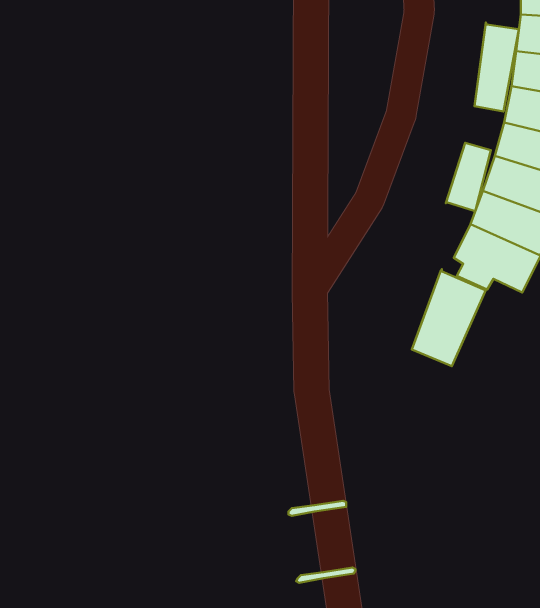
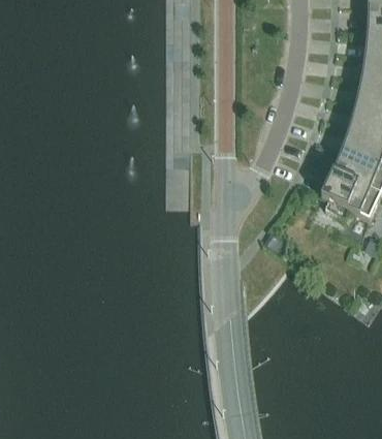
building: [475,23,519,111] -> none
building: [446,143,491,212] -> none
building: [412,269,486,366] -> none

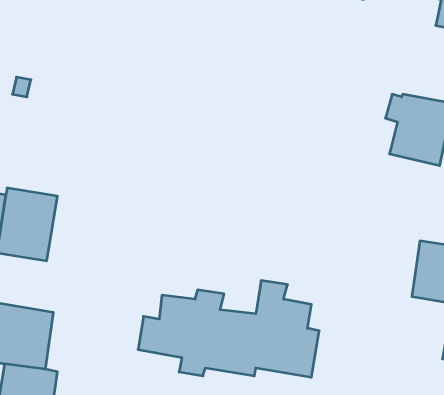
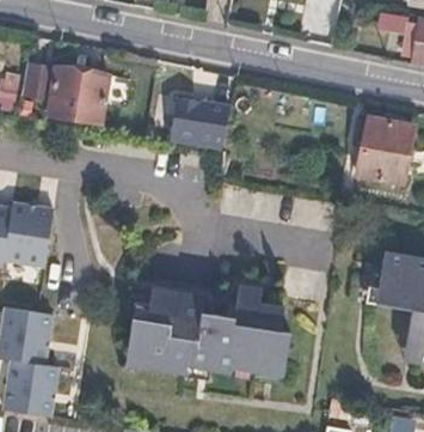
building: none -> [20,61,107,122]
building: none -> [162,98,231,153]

=====

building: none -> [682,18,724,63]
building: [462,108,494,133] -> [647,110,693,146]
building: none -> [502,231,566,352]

=====

WHAT THE TASK ASKS: In the listing above, find the line holding "building: [475,23,519,111] -> none" and the line holding "building: none -> [162,98,231,153]". Reproduce those two lines and all between them exactly, leaving out pictures.

PROBLEM SOLUTION:
building: [475,23,519,111] -> none
building: [446,143,491,212] -> none
building: [412,269,486,366] -> none

building: none -> [20,61,107,122]
building: none -> [162,98,231,153]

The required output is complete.